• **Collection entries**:
*-*-*

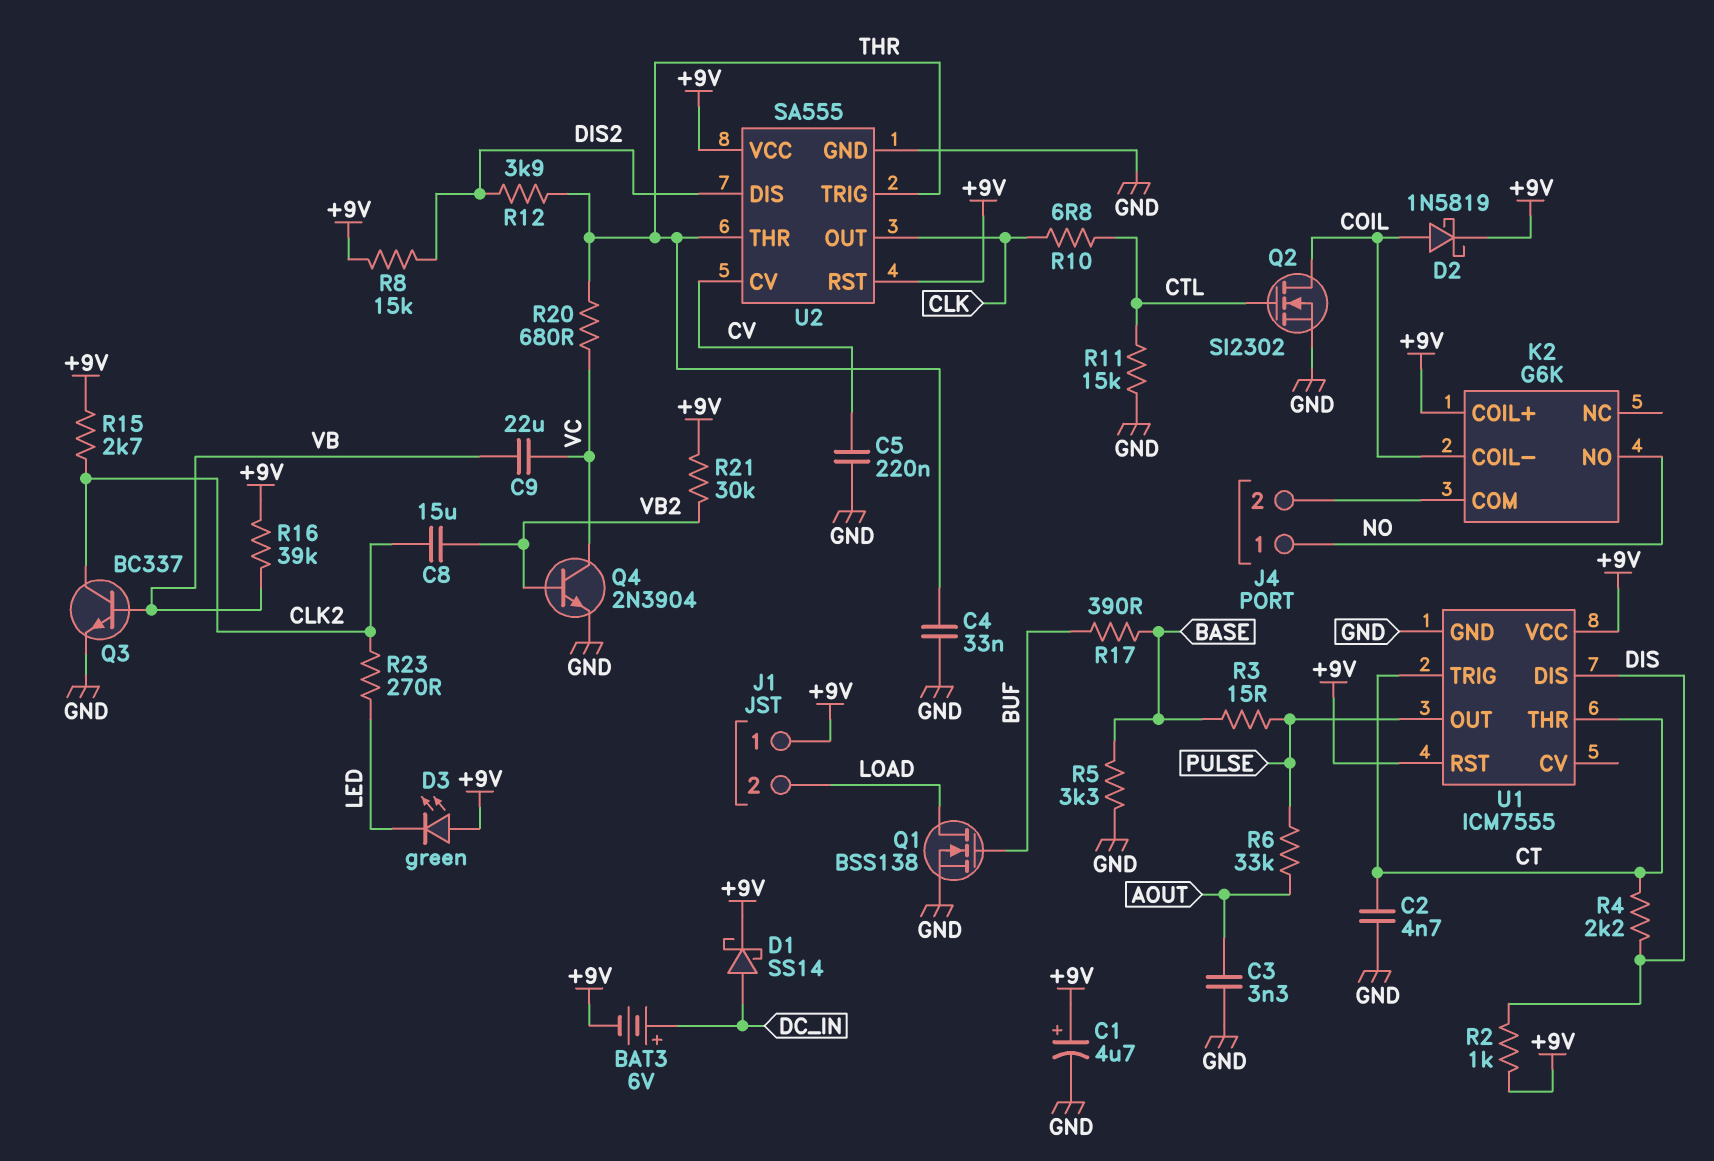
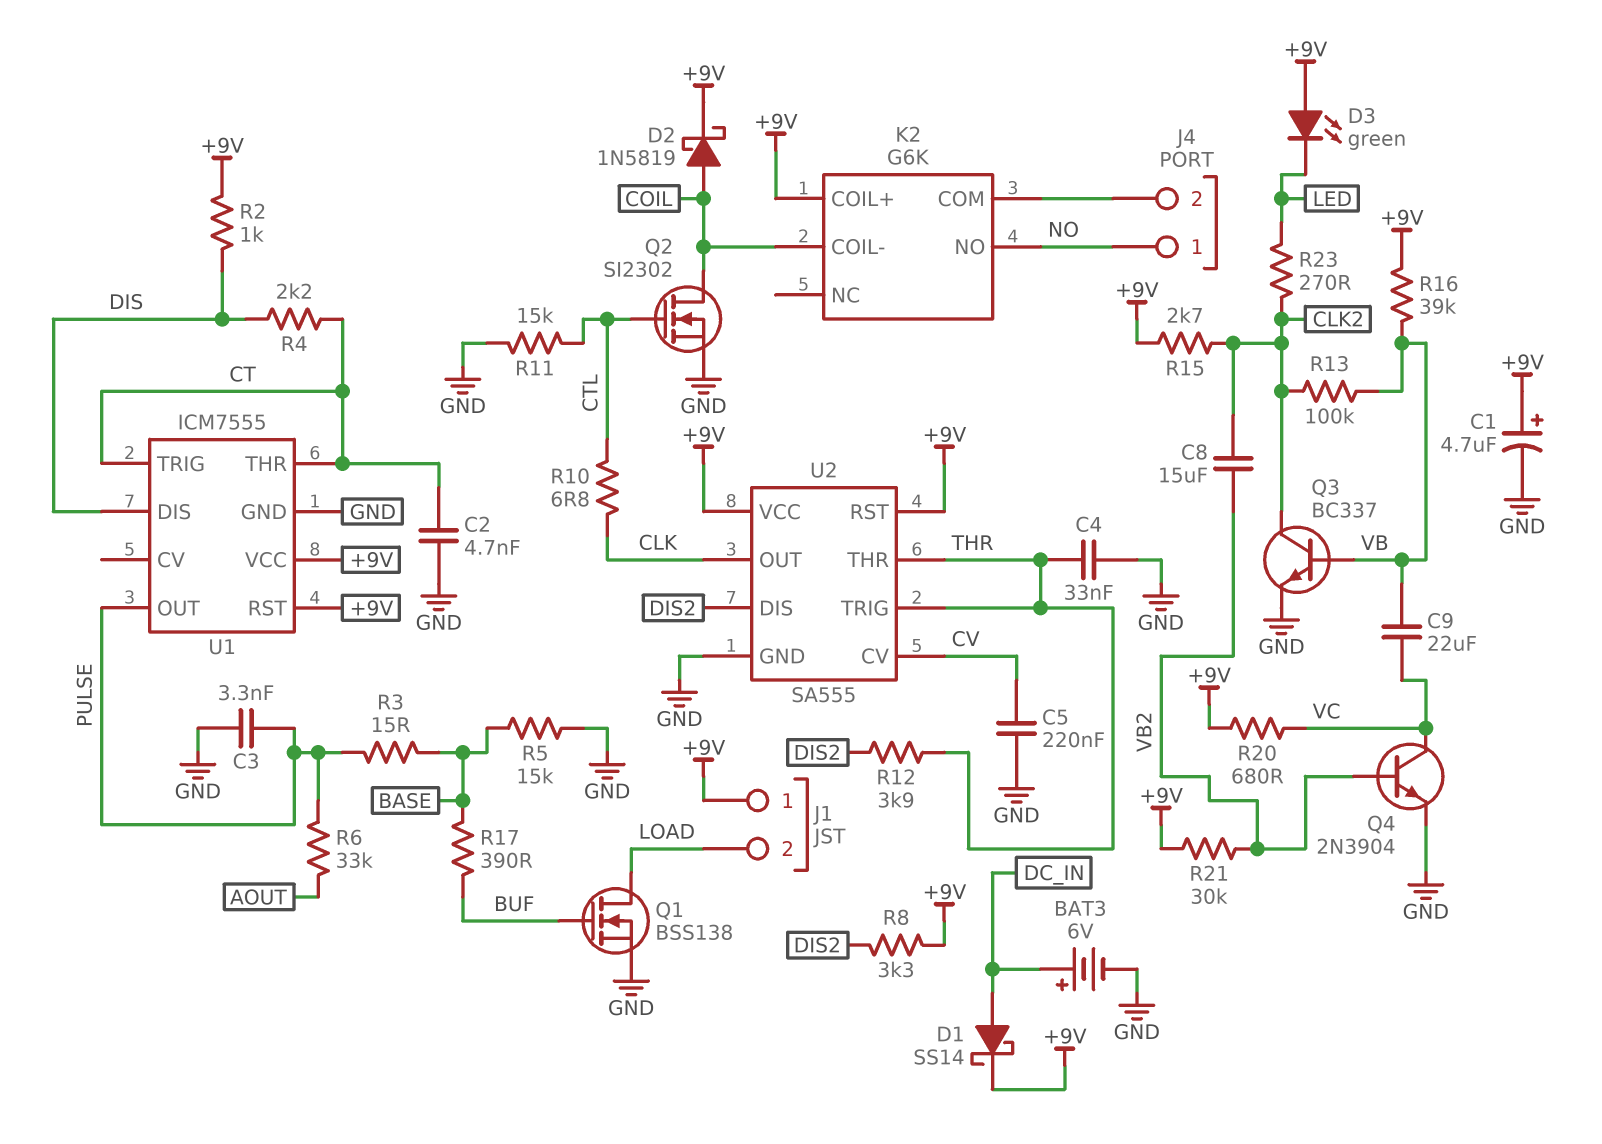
BAT3: 6V (plus DC_IN, minus +9V) -> 6V (plus DC_IN, minus GND)
C3: 3.3nF (AOUT, GND) -> 3.3nF (GND, PULSE)
R5: 3.3k (BASE, GND) -> 15k (BASE, GND)
R8: 15k (+9V, DIS2) -> 3.3k (+9V, DIS2)
R13: none -> 100k (CLK2, VB)
R20: 680 (THR, VC) -> 680 (+9V, VC)

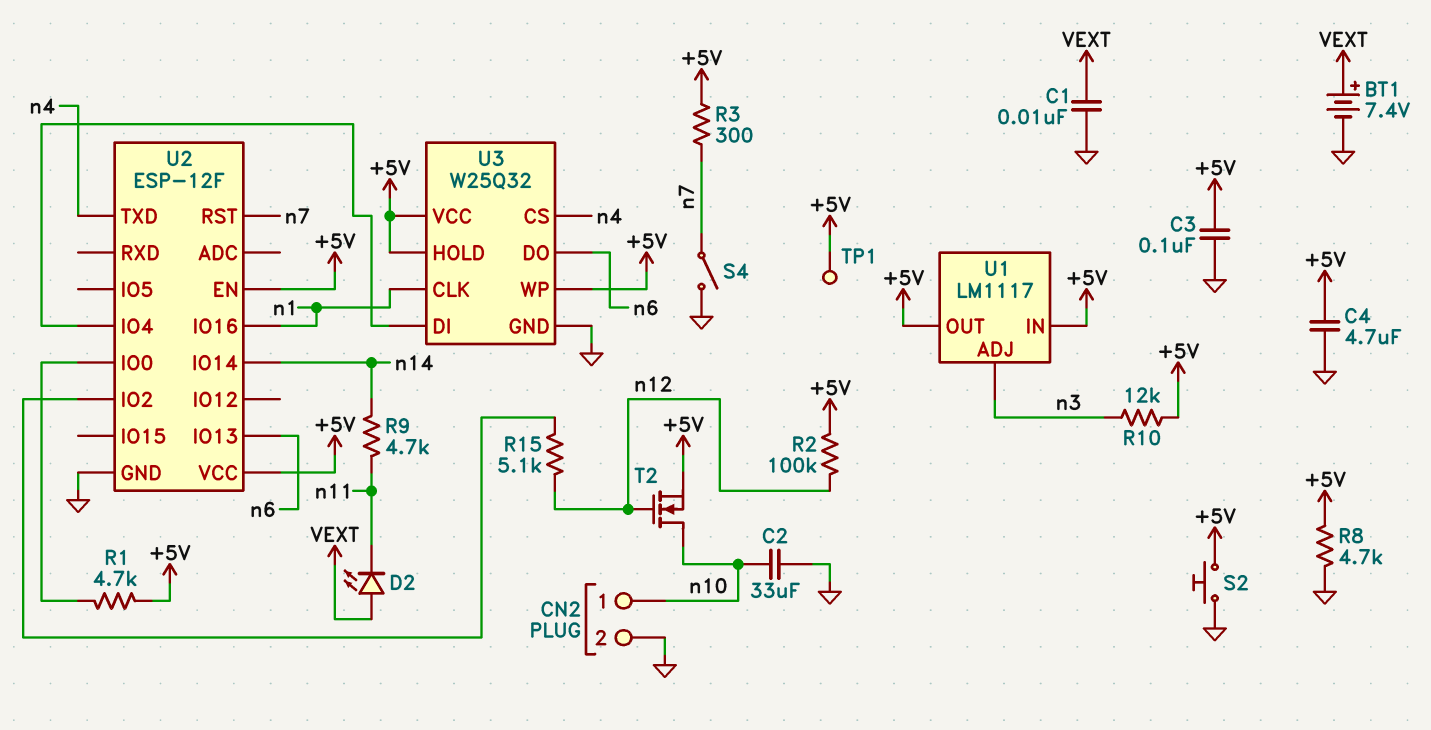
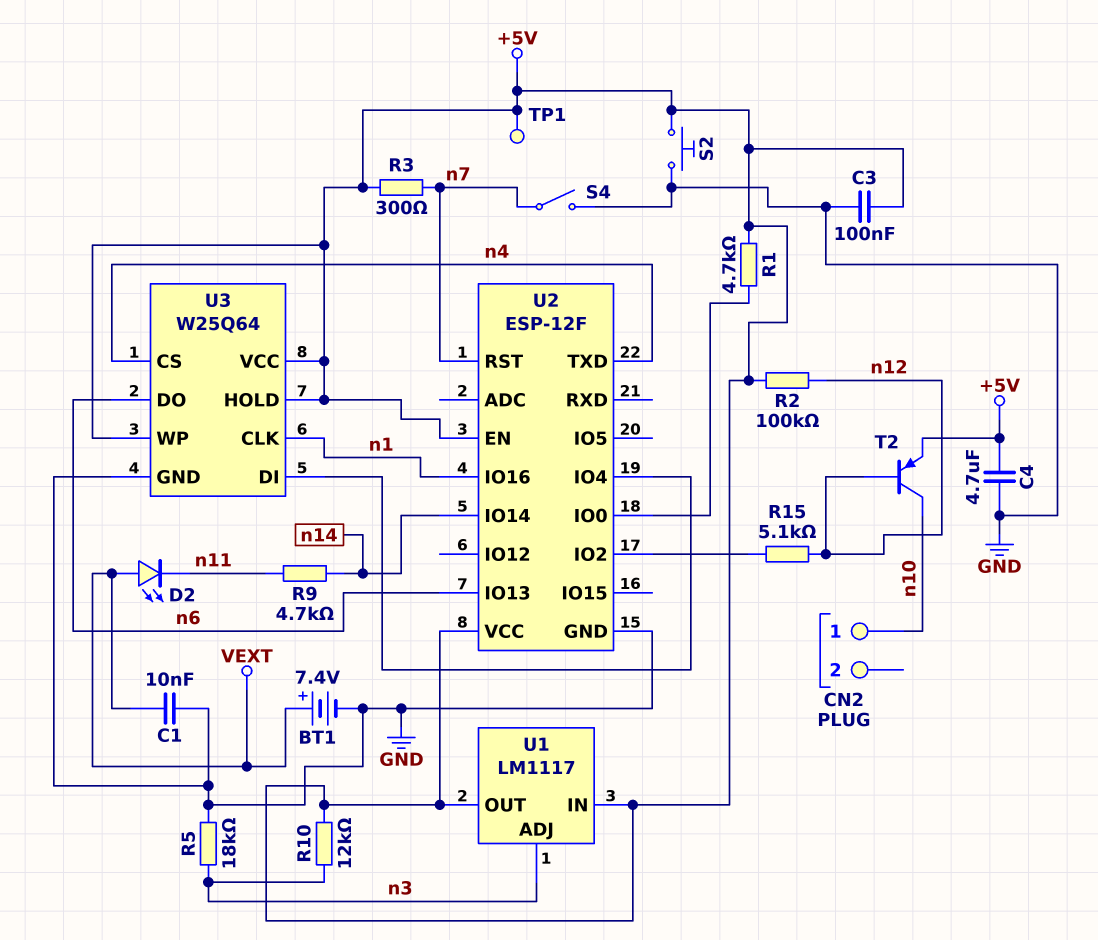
C2: 33uF (GND, n10) -> none
CN2 pin 2: GND -> none
R5: none -> 18k (GND, n3)
R8: 4.7k (+5V, GND) -> none
T2: NMOS (G n12, D n10, S +5V) -> PNP (B n12, C n10, E +5V)
U3: W25Q32 -> W25Q64

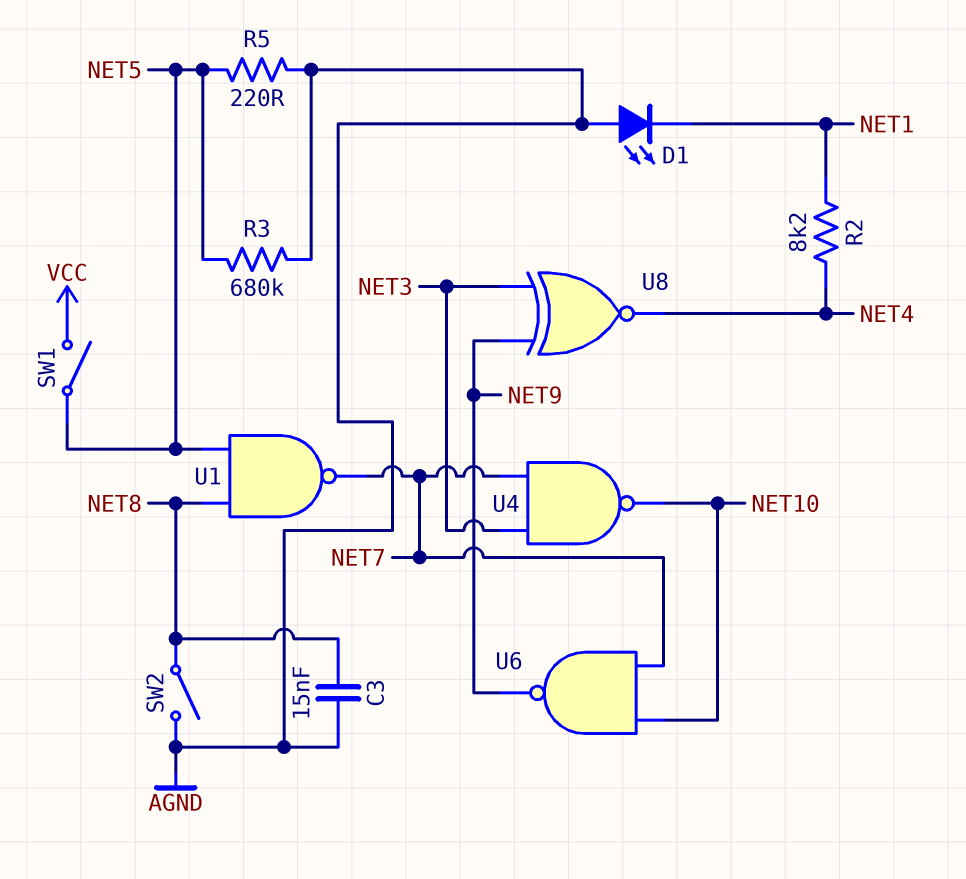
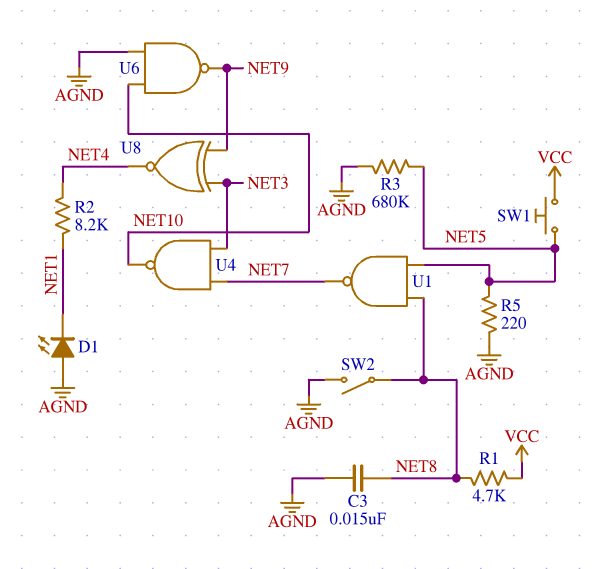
R1: none -> 4.7k (NET8, VCC)
SW1: switch (NET5, VCC) -> button (NET5, VCC)
U6: NAND (in NET7, in NET10, out NET9) -> NAND (in AGND, in NET10, out NET9)

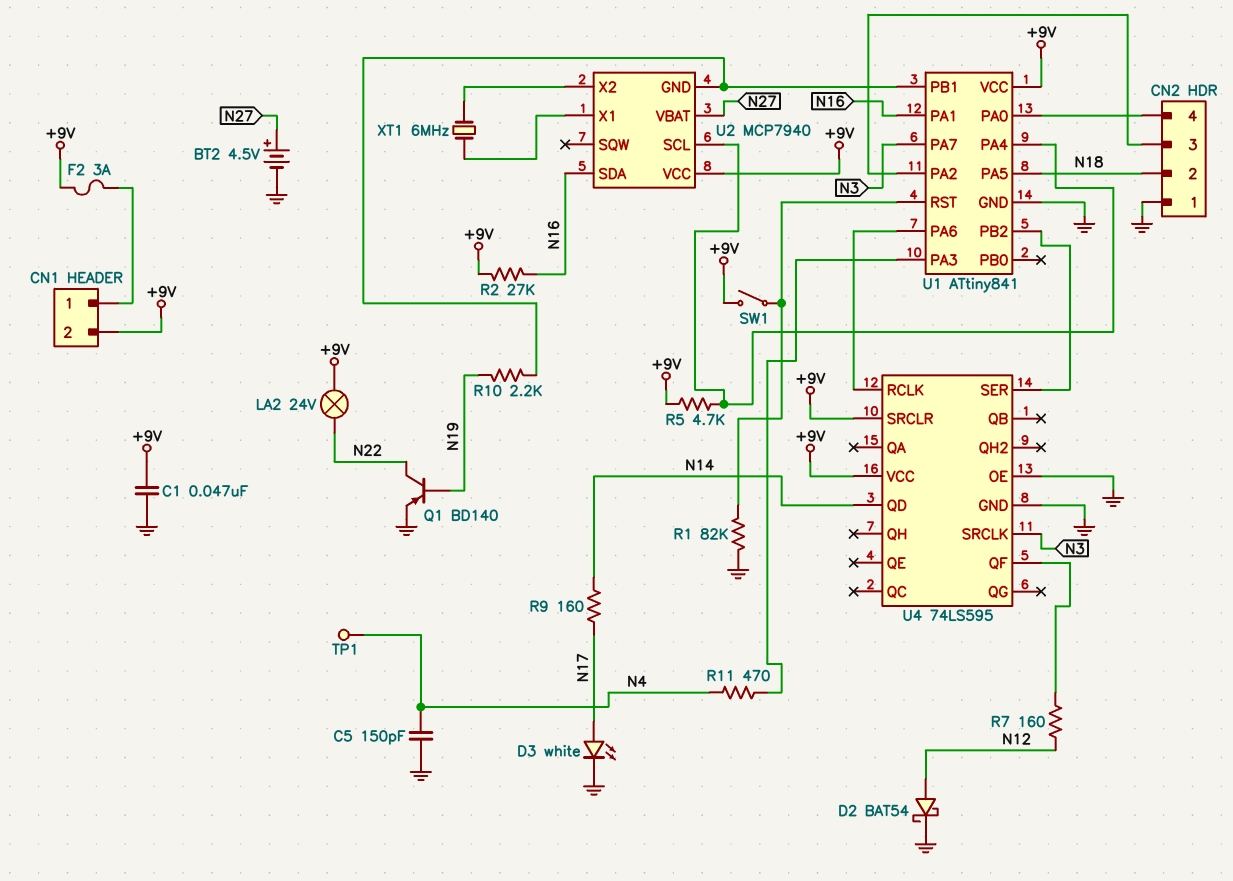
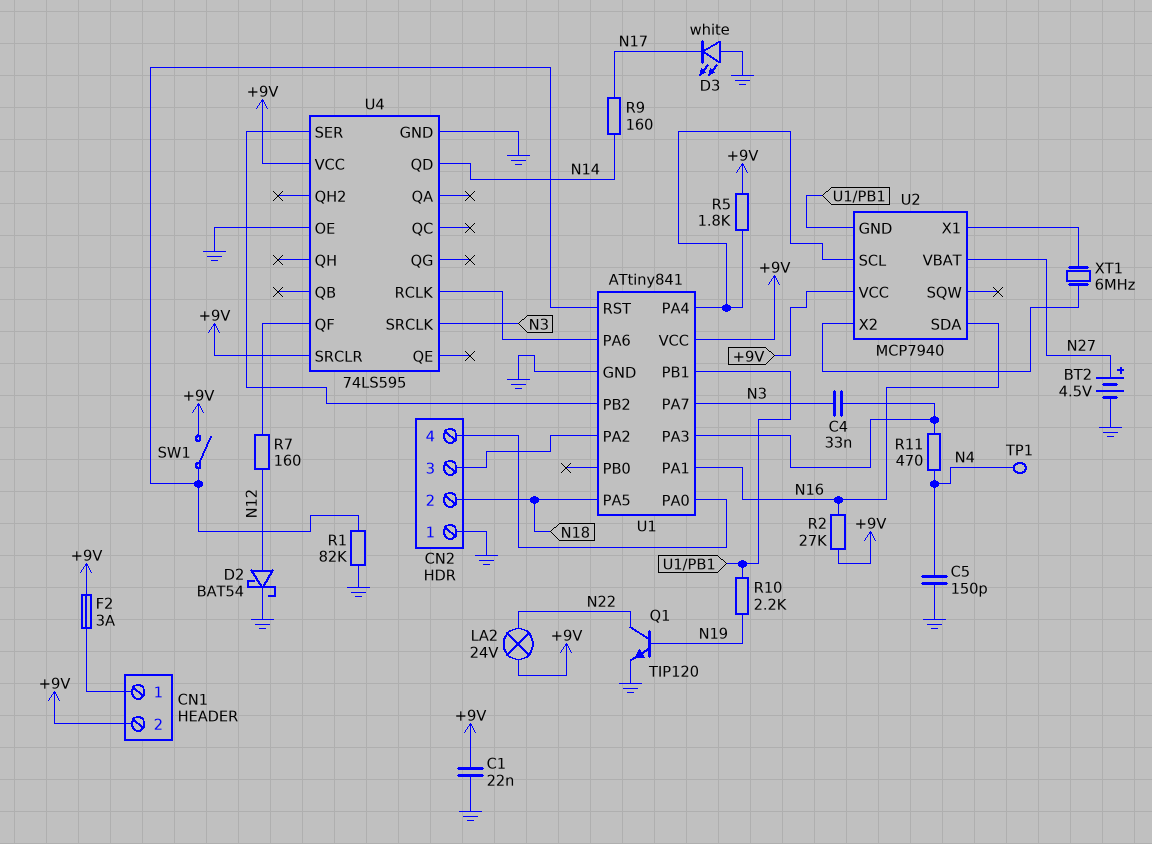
C1: 47nF (+9V, GND) -> 22nF (+9V, GND)
C4: none -> 33nF (N3, U1/PA3)
D3: LED white (A N17, K GND) -> LED white (A GND, K N17)
Q1: PNP BD140 (B N19, C N22, E GND) -> NPN TIP120 (B N19, C N22, E GND)
R5: 4.7k (+9V, U1/PA4) -> 1.8k (+9V, U1/PA4)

*-*-*

• **How to complete this task**: All of the lines above should be retyped precisely, apart from the pictures.

• **Written response**:
BAT3: 6V (plus DC_IN, minus +9V) -> 6V (plus DC_IN, minus GND)
C3: 3.3nF (AOUT, GND) -> 3.3nF (GND, PULSE)
R5: 3.3k (BASE, GND) -> 15k (BASE, GND)
R8: 15k (+9V, DIS2) -> 3.3k (+9V, DIS2)
R13: none -> 100k (CLK2, VB)
R20: 680 (THR, VC) -> 680 (+9V, VC)

C2: 33uF (GND, n10) -> none
CN2 pin 2: GND -> none
R5: none -> 18k (GND, n3)
R8: 4.7k (+5V, GND) -> none
T2: NMOS (G n12, D n10, S +5V) -> PNP (B n12, C n10, E +5V)
U3: W25Q32 -> W25Q64

R1: none -> 4.7k (NET8, VCC)
SW1: switch (NET5, VCC) -> button (NET5, VCC)
U6: NAND (in NET7, in NET10, out NET9) -> NAND (in AGND, in NET10, out NET9)

C1: 47nF (+9V, GND) -> 22nF (+9V, GND)
C4: none -> 33nF (N3, U1/PA3)
D3: LED white (A N17, K GND) -> LED white (A GND, K N17)
Q1: PNP BD140 (B N19, C N22, E GND) -> NPN TIP120 (B N19, C N22, E GND)
R5: 4.7k (+9V, U1/PA4) -> 1.8k (+9V, U1/PA4)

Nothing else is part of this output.